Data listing
^^^^
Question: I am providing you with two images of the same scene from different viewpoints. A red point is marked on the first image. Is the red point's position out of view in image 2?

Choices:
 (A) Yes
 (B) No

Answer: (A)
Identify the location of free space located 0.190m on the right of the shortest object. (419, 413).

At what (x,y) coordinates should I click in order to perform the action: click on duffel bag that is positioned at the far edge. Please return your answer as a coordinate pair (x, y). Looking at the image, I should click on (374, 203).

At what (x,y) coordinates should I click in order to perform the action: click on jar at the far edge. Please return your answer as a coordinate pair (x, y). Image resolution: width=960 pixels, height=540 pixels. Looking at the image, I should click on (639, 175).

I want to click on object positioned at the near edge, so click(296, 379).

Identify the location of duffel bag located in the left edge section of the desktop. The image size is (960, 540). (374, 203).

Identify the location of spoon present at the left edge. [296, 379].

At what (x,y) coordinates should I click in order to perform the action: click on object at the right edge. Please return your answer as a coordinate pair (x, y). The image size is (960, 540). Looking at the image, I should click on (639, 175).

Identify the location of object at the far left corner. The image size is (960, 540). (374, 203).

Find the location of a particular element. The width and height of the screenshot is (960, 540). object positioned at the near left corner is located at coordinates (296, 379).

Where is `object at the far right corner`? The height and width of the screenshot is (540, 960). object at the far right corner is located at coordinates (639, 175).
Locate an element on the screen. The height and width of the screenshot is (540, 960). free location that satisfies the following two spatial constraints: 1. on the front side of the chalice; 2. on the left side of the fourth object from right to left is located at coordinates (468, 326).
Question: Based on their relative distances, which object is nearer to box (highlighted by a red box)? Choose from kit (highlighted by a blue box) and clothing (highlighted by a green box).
^^^^
Please extract every one of the lines above and reproduce them verbatim.

• Full response:
Question: I am providing you with two images of the same scene from different viewpoints. A red point is marked on the first image. Is the red point's position out of view in image 2?

Choices:
 (A) Yes
 (B) No

Answer: (A)
Identify the location of free space located 0.190m on the right of the shortest object. (419, 413).

At what (x,y) coordinates should I click in order to perform the action: click on duffel bag that is positioned at the far edge. Please return your answer as a coordinate pair (x, y). Looking at the image, I should click on (374, 203).

At what (x,y) coordinates should I click in order to perform the action: click on jar at the far edge. Please return your answer as a coordinate pair (x, y). Image resolution: width=960 pixels, height=540 pixels. Looking at the image, I should click on (639, 175).

I want to click on object positioned at the near edge, so click(296, 379).

Identify the location of duffel bag located in the left edge section of the desktop. The image size is (960, 540). (374, 203).

Identify the location of spoon present at the left edge. [296, 379].

At what (x,y) coordinates should I click in order to perform the action: click on object at the right edge. Please return your answer as a coordinate pair (x, y). The image size is (960, 540). Looking at the image, I should click on (639, 175).

Identify the location of object at the far left corner. The image size is (960, 540). (374, 203).

Find the location of a particular element. The width and height of the screenshot is (960, 540). object positioned at the near left corner is located at coordinates (296, 379).

Where is `object at the far right corner`? The height and width of the screenshot is (540, 960). object at the far right corner is located at coordinates (639, 175).
Locate an element on the screen. The height and width of the screenshot is (540, 960). free location that satisfies the following two spatial constraints: 1. on the front side of the chalice; 2. on the left side of the fourth object from right to left is located at coordinates (468, 326).
Question: Based on their relative distances, which object is nearer to box (highlighted by a red box)? Choose from kit (highlighted by a blue box) and clothing (highlighted by a green box).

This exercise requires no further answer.